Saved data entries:
###

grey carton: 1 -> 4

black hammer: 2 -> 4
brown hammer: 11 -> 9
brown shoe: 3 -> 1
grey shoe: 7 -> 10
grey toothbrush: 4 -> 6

###

» Exercise prompt:
Starting with the line that contains "brown hammer: 11 -> 9", print every line through the end of the entries above exactly as written, both boundary lines included, and nothing else.

» Solution:
brown hammer: 11 -> 9
brown shoe: 3 -> 1
grey shoe: 7 -> 10
grey toothbrush: 4 -> 6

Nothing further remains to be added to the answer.